* **Instructions for the task**: Go through the records below and return each line that has "XSHUT" in it.

Change listing data
========
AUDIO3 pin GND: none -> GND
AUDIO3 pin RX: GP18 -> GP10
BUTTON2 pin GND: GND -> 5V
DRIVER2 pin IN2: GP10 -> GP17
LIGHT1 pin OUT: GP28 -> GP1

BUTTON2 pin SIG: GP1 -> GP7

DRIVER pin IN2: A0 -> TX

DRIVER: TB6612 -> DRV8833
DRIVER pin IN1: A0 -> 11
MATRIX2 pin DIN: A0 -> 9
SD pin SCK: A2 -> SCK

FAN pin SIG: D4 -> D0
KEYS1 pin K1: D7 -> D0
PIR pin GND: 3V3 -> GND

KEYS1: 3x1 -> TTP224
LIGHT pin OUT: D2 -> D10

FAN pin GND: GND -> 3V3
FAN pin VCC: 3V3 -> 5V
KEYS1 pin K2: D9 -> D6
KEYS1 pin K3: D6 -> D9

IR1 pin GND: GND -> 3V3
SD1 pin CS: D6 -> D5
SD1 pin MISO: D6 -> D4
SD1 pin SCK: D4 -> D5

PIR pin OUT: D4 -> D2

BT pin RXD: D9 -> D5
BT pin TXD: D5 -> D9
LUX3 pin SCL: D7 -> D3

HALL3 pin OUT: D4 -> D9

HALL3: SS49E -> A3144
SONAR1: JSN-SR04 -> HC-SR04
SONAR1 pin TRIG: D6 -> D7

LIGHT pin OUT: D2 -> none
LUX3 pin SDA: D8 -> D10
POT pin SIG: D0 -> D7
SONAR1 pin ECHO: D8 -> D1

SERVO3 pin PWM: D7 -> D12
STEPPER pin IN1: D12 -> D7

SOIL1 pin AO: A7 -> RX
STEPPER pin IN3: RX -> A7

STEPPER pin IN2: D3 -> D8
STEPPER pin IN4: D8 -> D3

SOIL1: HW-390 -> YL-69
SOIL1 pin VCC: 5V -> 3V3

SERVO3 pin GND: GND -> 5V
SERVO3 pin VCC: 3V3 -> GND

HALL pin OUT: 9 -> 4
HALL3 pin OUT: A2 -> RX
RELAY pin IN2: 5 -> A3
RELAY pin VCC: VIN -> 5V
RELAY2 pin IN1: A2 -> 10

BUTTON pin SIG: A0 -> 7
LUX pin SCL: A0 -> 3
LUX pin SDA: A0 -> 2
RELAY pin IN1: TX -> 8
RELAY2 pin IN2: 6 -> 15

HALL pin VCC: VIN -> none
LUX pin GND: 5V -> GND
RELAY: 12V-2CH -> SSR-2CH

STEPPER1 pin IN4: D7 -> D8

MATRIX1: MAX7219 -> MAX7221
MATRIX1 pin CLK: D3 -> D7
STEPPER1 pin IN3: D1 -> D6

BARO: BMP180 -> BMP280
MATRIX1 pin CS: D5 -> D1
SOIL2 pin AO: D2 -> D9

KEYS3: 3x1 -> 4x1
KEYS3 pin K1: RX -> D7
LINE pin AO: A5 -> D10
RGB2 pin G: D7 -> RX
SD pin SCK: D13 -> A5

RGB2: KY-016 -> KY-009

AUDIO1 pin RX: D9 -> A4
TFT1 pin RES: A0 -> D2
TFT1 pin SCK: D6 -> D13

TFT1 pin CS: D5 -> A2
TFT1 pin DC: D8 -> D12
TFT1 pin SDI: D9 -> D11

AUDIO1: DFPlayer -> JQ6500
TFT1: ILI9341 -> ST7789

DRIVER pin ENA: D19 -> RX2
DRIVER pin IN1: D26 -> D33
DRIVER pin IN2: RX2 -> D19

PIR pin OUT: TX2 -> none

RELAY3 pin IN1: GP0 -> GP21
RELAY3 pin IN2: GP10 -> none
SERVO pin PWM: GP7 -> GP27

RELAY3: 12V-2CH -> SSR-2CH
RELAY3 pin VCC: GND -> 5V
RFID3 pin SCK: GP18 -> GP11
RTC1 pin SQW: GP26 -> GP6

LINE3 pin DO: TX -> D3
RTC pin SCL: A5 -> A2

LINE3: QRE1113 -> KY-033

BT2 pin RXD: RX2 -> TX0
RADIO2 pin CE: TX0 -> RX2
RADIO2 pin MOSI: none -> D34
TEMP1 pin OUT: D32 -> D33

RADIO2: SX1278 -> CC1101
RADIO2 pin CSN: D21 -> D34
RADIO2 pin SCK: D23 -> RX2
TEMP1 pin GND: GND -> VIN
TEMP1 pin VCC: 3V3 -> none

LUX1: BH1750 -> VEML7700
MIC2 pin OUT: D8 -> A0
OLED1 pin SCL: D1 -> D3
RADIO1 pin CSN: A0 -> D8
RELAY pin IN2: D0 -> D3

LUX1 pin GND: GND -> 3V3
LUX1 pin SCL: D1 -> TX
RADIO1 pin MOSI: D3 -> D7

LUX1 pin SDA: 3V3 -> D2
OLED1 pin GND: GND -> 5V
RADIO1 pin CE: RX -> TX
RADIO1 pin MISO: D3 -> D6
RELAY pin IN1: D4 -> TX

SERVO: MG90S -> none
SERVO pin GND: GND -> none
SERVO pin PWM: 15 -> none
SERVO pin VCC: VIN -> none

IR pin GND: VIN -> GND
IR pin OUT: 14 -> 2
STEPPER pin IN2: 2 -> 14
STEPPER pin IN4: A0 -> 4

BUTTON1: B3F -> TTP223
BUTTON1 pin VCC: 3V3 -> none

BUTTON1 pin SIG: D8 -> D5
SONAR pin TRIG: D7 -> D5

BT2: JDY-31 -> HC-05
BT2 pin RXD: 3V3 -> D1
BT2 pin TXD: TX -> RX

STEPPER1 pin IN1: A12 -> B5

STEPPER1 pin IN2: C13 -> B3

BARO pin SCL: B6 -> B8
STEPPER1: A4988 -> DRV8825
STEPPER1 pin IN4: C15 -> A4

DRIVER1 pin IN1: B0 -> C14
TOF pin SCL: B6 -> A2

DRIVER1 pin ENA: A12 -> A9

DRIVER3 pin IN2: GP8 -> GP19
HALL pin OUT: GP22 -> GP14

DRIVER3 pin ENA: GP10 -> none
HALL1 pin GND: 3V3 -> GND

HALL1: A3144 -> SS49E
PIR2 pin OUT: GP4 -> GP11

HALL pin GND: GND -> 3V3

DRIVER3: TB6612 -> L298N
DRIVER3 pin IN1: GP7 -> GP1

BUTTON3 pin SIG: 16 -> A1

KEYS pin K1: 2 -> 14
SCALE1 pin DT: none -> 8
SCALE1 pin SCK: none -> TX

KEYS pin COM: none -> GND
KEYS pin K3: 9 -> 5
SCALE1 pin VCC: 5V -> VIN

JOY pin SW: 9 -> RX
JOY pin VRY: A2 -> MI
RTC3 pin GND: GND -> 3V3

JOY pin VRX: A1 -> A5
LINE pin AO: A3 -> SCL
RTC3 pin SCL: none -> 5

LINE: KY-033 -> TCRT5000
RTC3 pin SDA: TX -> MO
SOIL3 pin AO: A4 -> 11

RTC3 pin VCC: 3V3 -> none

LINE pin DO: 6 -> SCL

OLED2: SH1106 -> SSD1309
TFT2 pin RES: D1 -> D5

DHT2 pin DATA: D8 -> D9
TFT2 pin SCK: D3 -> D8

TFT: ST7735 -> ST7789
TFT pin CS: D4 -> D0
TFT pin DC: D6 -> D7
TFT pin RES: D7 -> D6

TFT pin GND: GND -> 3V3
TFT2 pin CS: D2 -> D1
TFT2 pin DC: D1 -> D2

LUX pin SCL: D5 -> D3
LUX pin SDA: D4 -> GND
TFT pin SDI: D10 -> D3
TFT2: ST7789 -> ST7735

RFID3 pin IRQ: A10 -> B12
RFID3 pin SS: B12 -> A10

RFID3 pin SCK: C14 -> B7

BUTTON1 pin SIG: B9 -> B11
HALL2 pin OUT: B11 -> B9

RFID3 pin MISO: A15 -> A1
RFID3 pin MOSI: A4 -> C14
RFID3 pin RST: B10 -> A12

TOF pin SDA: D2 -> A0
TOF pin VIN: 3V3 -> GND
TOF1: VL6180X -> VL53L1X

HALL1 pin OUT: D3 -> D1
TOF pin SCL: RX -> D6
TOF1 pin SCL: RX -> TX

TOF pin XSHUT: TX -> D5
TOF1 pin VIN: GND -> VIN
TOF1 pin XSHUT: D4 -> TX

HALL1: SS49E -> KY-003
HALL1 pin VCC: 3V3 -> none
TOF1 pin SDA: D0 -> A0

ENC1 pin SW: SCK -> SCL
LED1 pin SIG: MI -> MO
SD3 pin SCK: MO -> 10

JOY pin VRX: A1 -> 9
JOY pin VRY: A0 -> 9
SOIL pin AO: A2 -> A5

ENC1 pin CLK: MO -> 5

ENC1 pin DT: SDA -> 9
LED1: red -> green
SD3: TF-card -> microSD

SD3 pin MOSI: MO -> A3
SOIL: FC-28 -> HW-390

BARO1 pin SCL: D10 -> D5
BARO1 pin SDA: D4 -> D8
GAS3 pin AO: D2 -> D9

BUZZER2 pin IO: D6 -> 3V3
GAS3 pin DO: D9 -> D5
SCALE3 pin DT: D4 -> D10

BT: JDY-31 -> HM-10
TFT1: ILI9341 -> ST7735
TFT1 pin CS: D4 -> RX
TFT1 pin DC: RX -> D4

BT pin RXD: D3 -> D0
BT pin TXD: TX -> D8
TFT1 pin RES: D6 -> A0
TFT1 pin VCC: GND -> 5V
========
* **Response area**:
TOF pin XSHUT: TX -> D5
TOF1 pin XSHUT: D4 -> TX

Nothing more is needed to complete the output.